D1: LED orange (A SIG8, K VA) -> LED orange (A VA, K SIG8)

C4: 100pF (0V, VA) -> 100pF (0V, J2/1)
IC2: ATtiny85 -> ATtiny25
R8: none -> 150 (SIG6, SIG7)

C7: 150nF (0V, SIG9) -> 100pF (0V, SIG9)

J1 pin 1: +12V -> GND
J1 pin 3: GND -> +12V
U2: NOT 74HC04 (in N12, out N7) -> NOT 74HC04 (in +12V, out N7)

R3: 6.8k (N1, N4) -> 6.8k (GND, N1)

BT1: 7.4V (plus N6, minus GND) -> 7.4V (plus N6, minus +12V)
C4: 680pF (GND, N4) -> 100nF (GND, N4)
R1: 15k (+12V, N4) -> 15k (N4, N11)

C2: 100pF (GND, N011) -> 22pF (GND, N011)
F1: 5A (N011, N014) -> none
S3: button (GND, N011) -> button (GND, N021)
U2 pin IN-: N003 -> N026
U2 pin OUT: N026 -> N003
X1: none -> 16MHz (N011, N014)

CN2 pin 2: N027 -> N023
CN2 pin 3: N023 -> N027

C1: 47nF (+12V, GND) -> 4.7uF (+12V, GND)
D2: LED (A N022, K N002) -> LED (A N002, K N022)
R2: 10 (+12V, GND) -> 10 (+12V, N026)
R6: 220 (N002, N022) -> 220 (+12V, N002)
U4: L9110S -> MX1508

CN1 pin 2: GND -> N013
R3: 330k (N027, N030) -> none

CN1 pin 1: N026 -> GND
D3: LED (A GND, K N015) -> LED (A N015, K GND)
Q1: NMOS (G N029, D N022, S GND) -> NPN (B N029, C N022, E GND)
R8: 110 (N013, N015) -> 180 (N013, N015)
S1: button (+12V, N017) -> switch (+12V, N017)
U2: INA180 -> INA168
-=-=-
What this task involves:
Among the lines of the material, count those that contain the string "button" and state only that count.

Response to this task:
2